* INSTRUCTIONS FOR THE TASK *
All of the entries should be restated word for word, but without their pictures.

++++ EXERCISE DATA

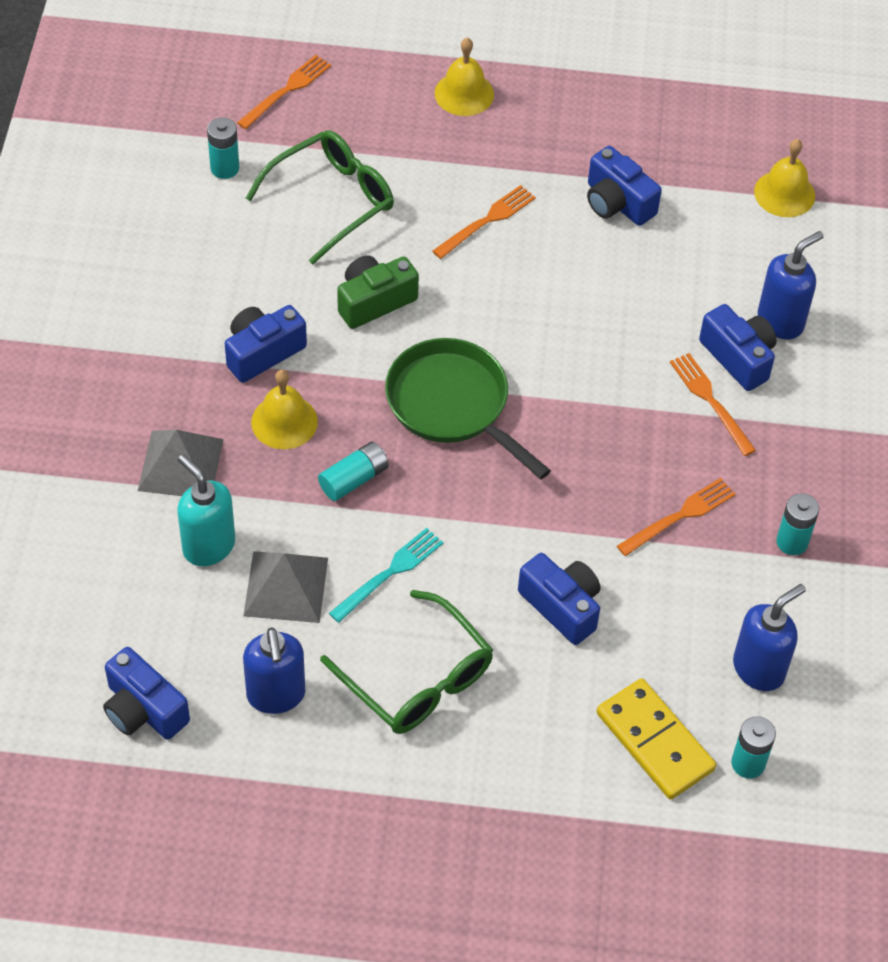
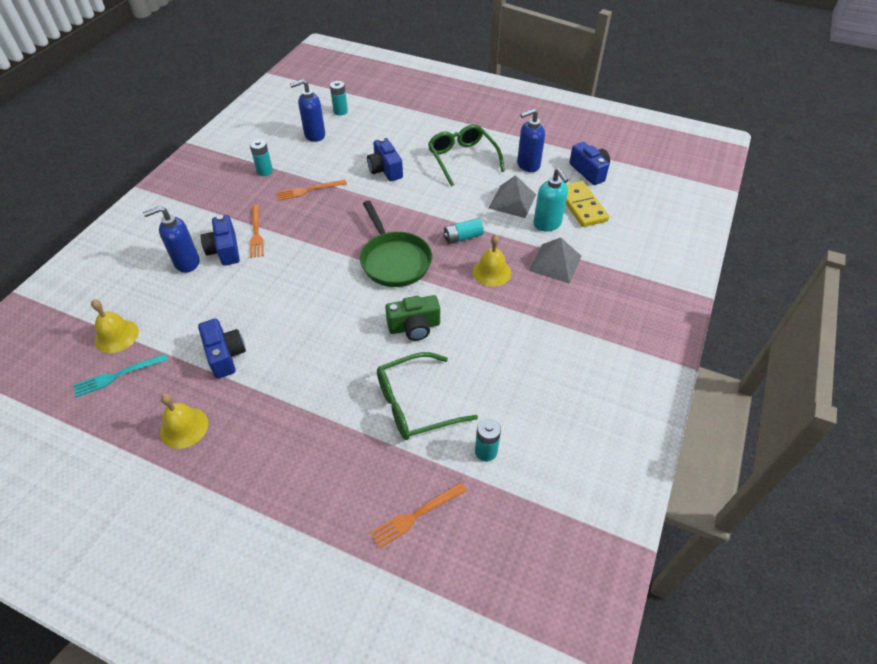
camera: 160 degrees left, 5 degrees down
(262, 352) = (493, 312): blue camera -> none
(276, 695) = (528, 165): blue soap dispenser -> blue soap dispenser turned 120 degrees counterclockwise
(390, 572) = (459, 197): turquoise fork -> turquoise fork (117, 376)
(464, 93) = (276, 473): yellow bell -> yellow bell (184, 427)
(487, 220) = (316, 363): orange fork -> none
(654, 741) = (373, 123): yellow domino -> yellow domino (581, 206)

++++++++

* WRITTEN RESPONSE *
camera: 160 degrees left, 5 degrees down
(262, 352) = (493, 312): blue camera -> none
(276, 695) = (528, 165): blue soap dispenser -> blue soap dispenser turned 120 degrees counterclockwise
(390, 572) = (459, 197): turquoise fork -> turquoise fork (117, 376)
(464, 93) = (276, 473): yellow bell -> yellow bell (184, 427)
(487, 220) = (316, 363): orange fork -> none
(654, 741) = (373, 123): yellow domino -> yellow domino (581, 206)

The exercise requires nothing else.